Detected change data:
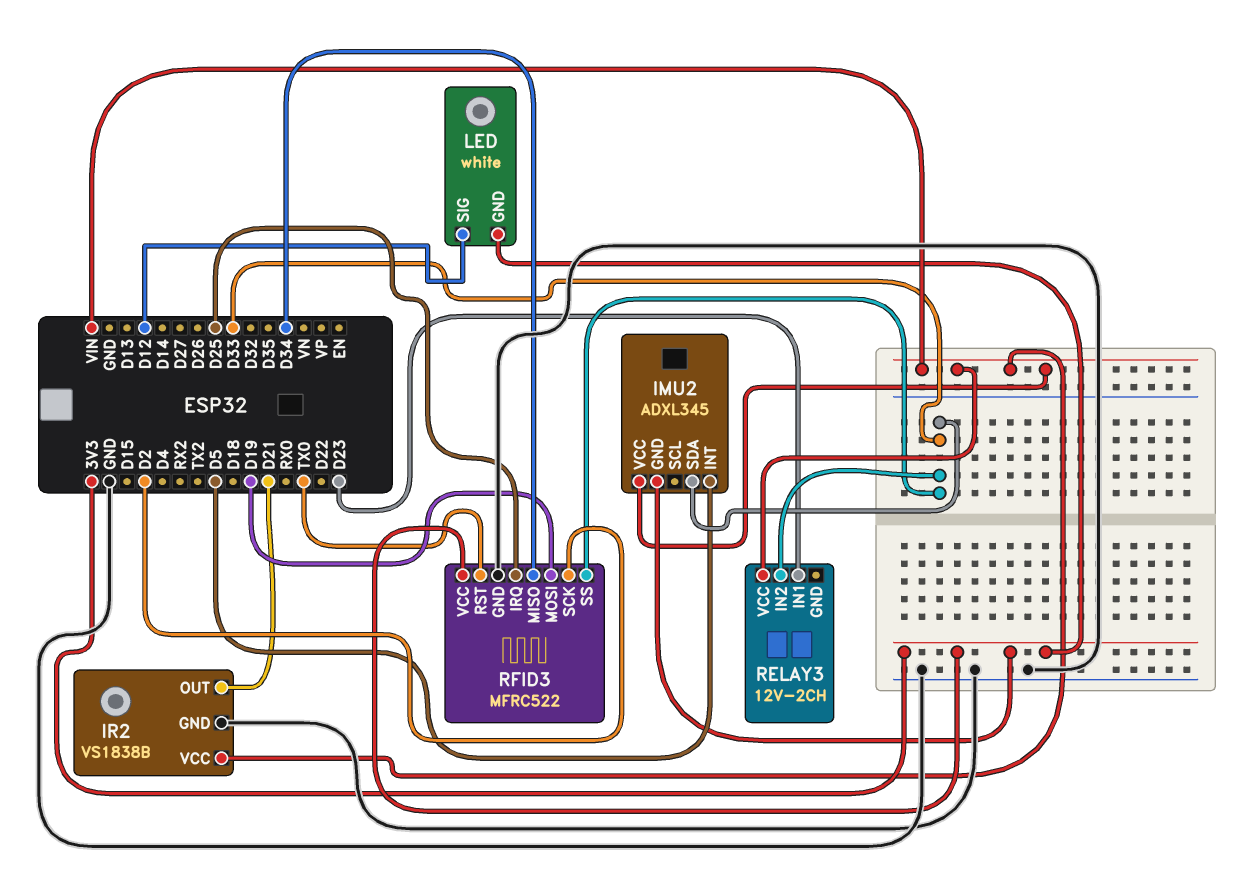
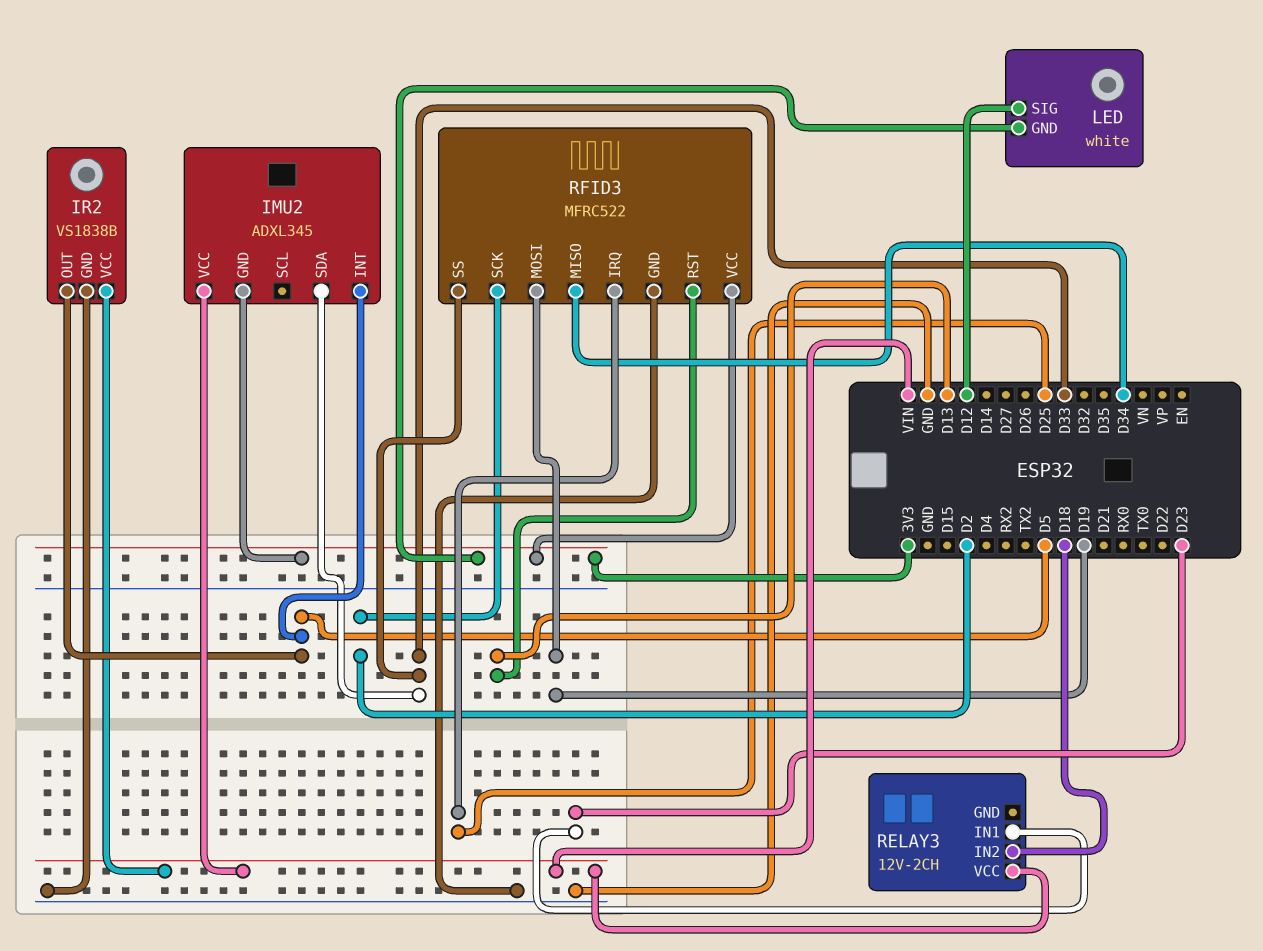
IR2 pin OUT: D21 -> D5
RELAY3 pin IN2: D33 -> D18
RFID3 pin RST: TX0 -> D13

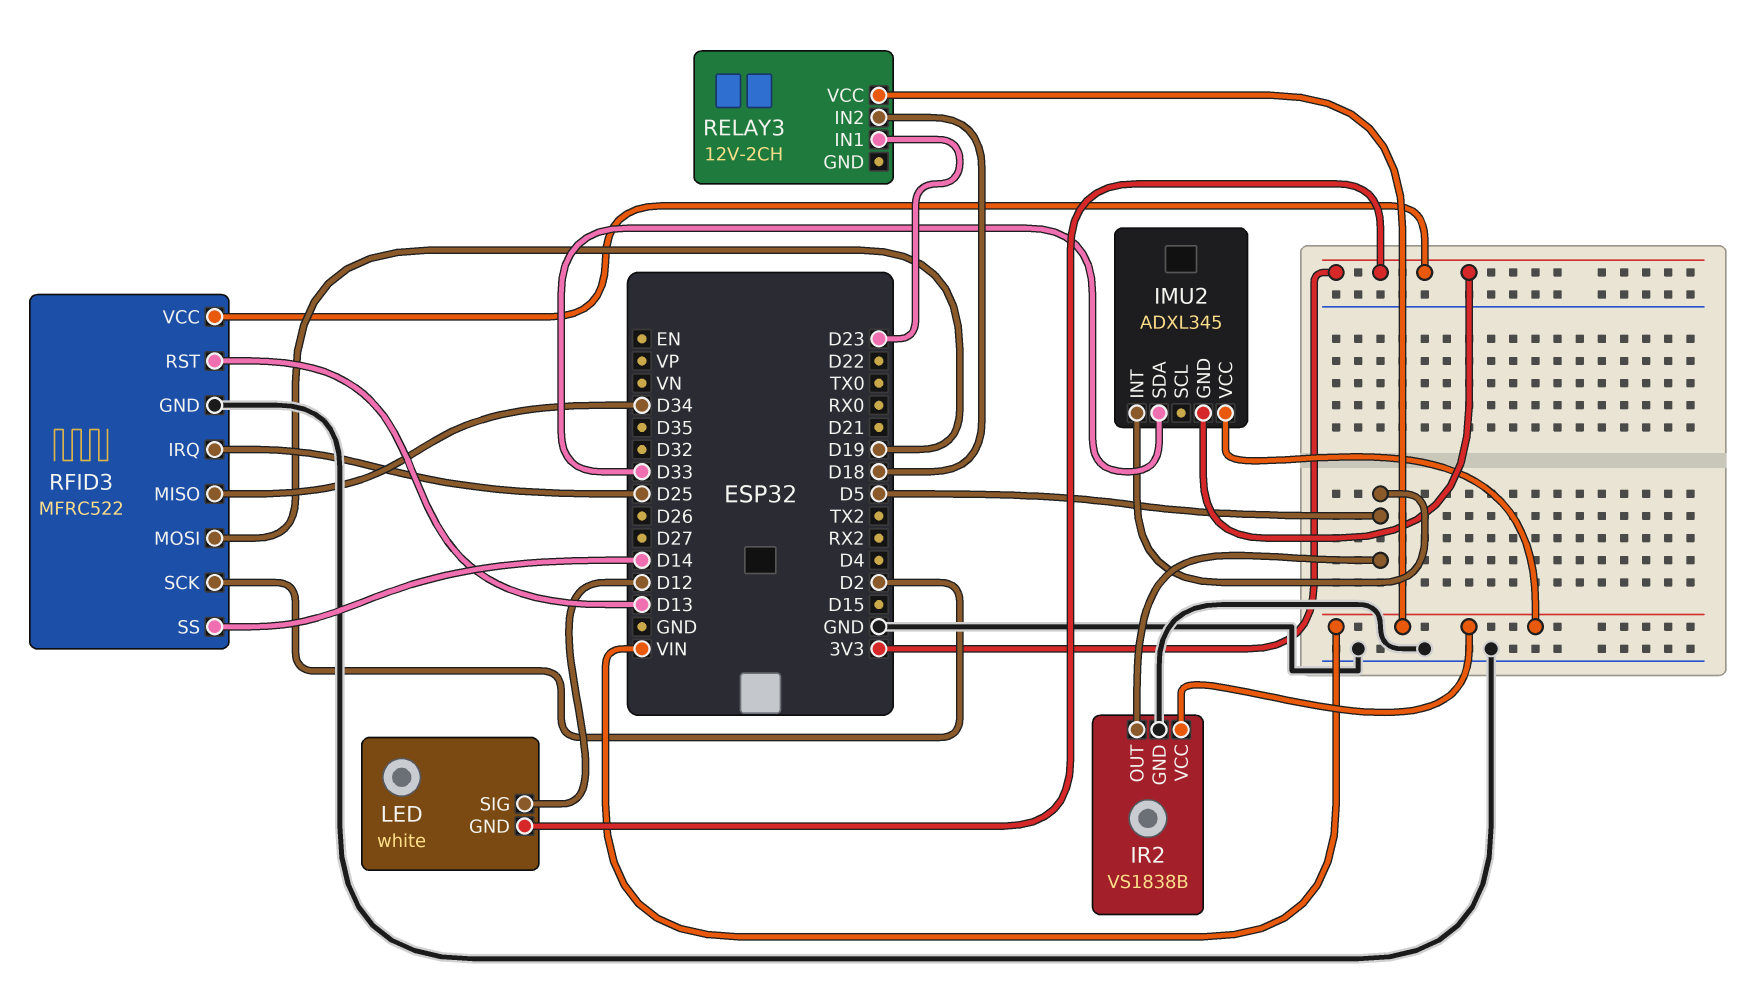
RFID3 pin SS: D33 -> D14

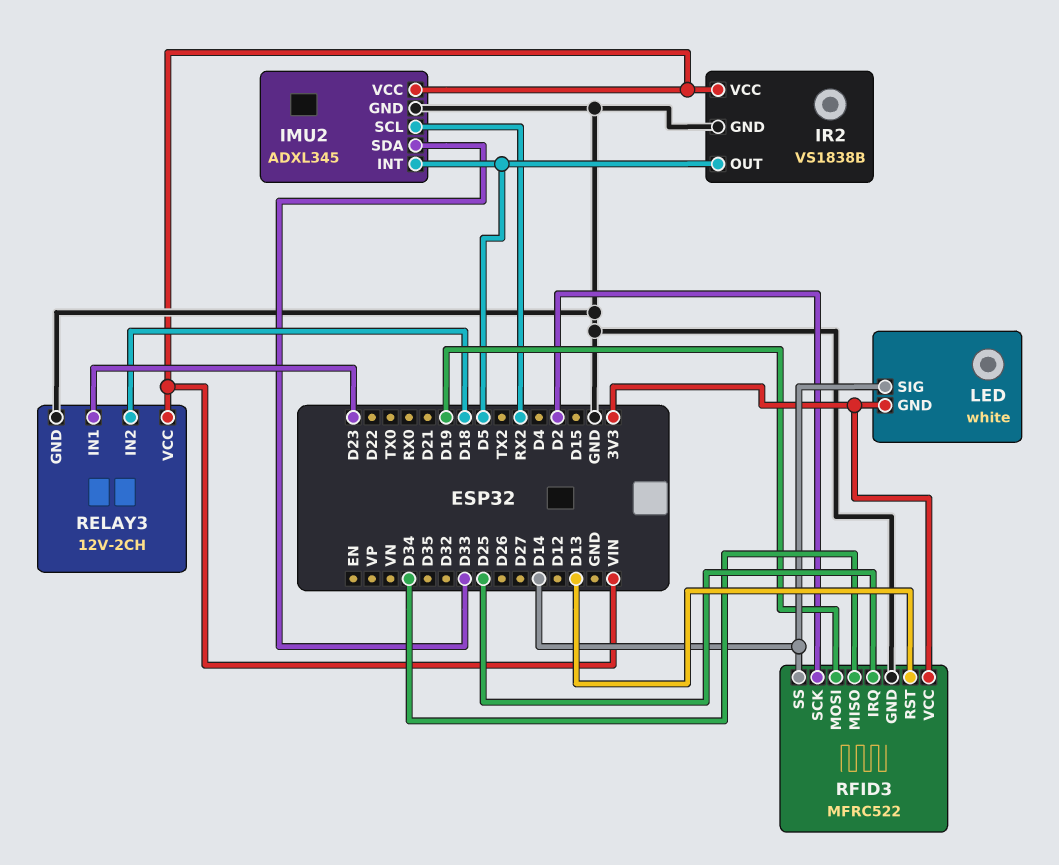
IMU2 pin GND: 3V3 -> GND
IMU2 pin SCL: none -> RX2
LED pin SIG: D12 -> D14
RELAY3 pin GND: none -> GND

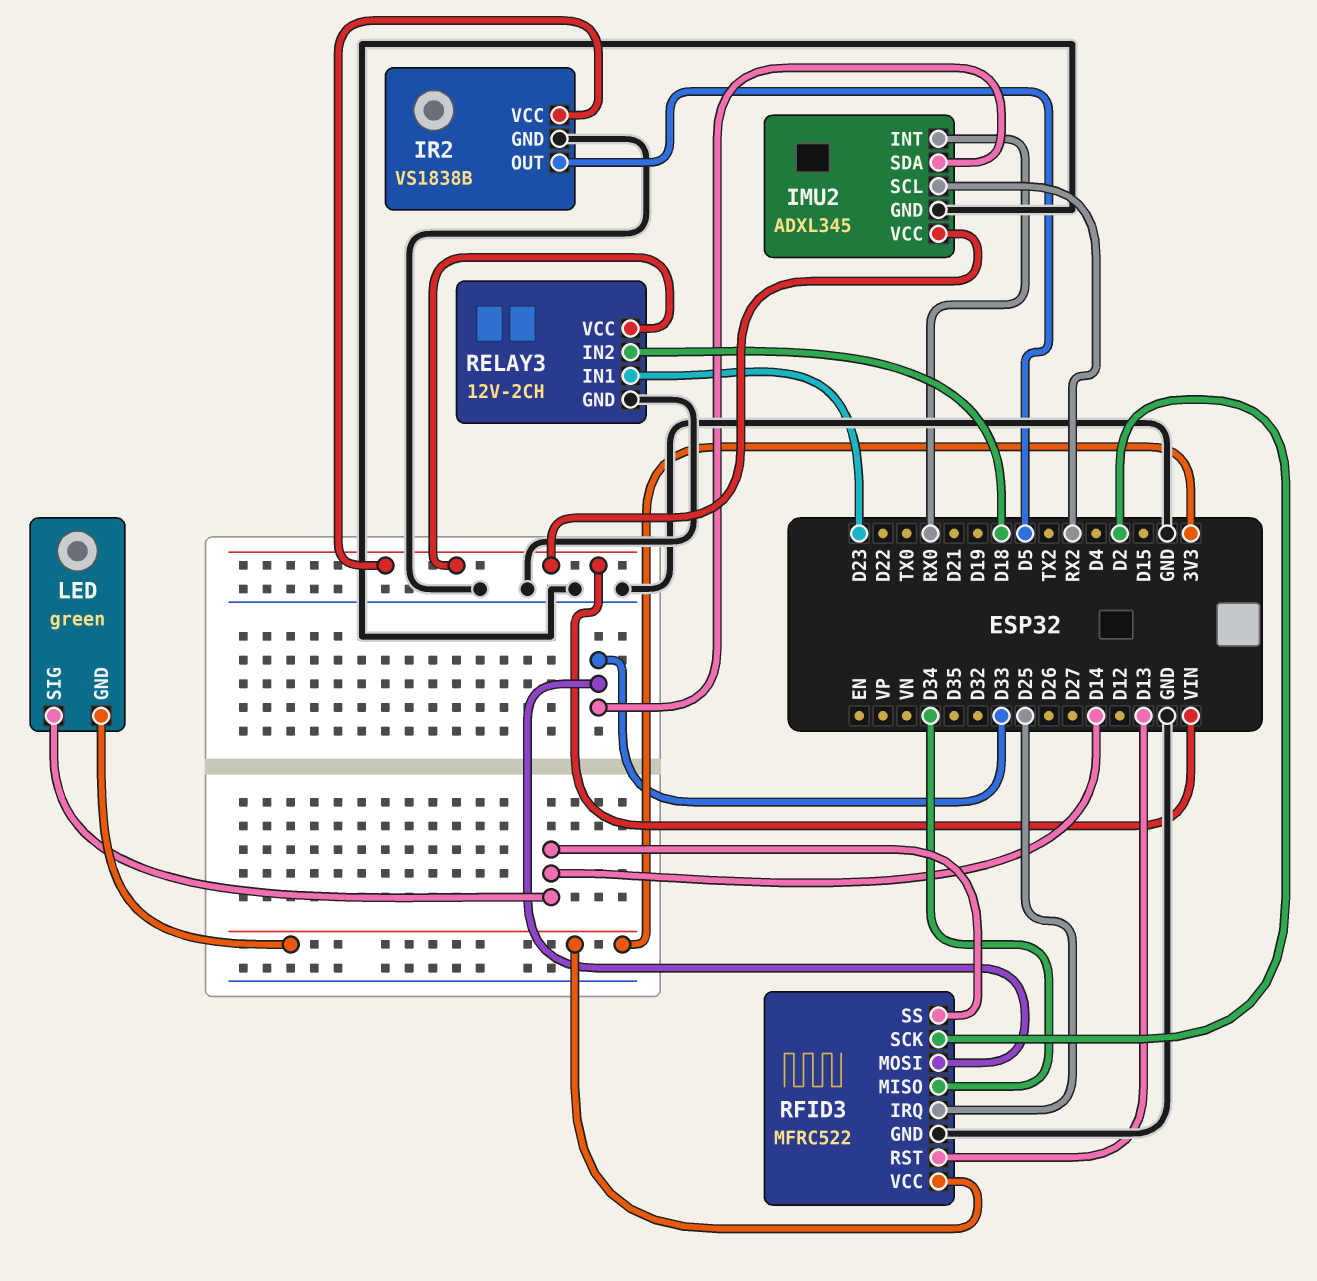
IMU2 pin INT: D5 -> RX0
LED: white -> green
RFID3 pin MOSI: D19 -> D33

*WHAT THE TASK REQUIRES*
Write all the entries again word for word, minus the pictures.

*RESPONSE*
IR2 pin OUT: D21 -> D5
RELAY3 pin IN2: D33 -> D18
RFID3 pin RST: TX0 -> D13

RFID3 pin SS: D33 -> D14

IMU2 pin GND: 3V3 -> GND
IMU2 pin SCL: none -> RX2
LED pin SIG: D12 -> D14
RELAY3 pin GND: none -> GND

IMU2 pin INT: D5 -> RX0
LED: white -> green
RFID3 pin MOSI: D19 -> D33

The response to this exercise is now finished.